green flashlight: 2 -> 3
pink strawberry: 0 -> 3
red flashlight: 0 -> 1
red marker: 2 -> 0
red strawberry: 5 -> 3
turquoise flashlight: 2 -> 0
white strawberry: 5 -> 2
...
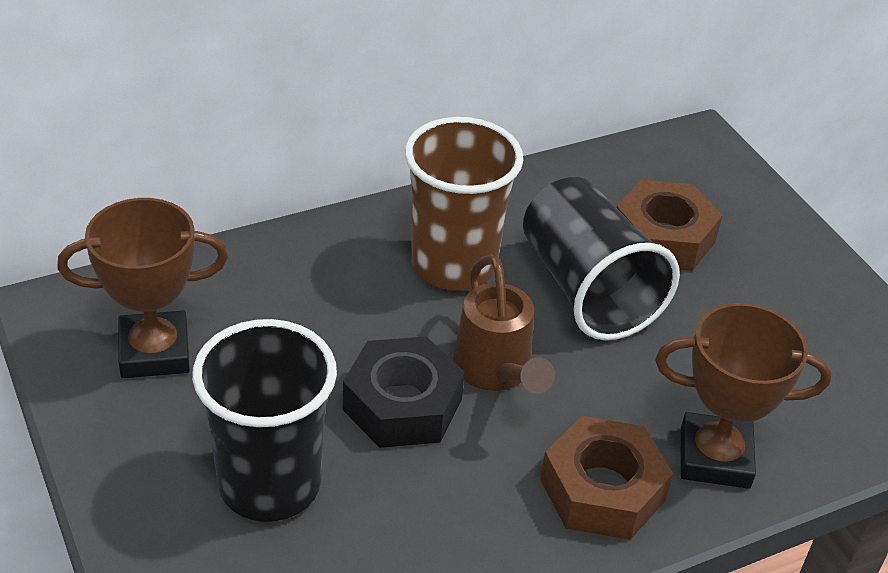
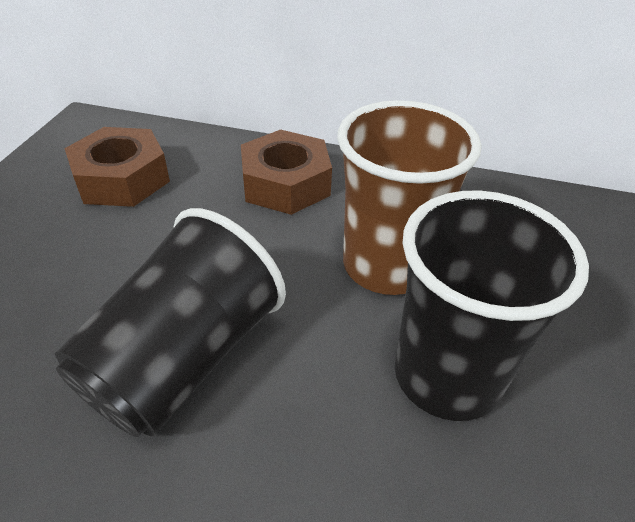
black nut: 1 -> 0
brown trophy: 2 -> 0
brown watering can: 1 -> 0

**WHAT IS REQUIRED**
Look through the data above and return exactly the lines from the one that contains "red flashlight: 0 -> 1" to the one that contains "white strawberry: 5 -> 2", inclusive, with nothing else.

**ANSWER AREA**
red flashlight: 0 -> 1
red marker: 2 -> 0
red strawberry: 5 -> 3
turquoise flashlight: 2 -> 0
white strawberry: 5 -> 2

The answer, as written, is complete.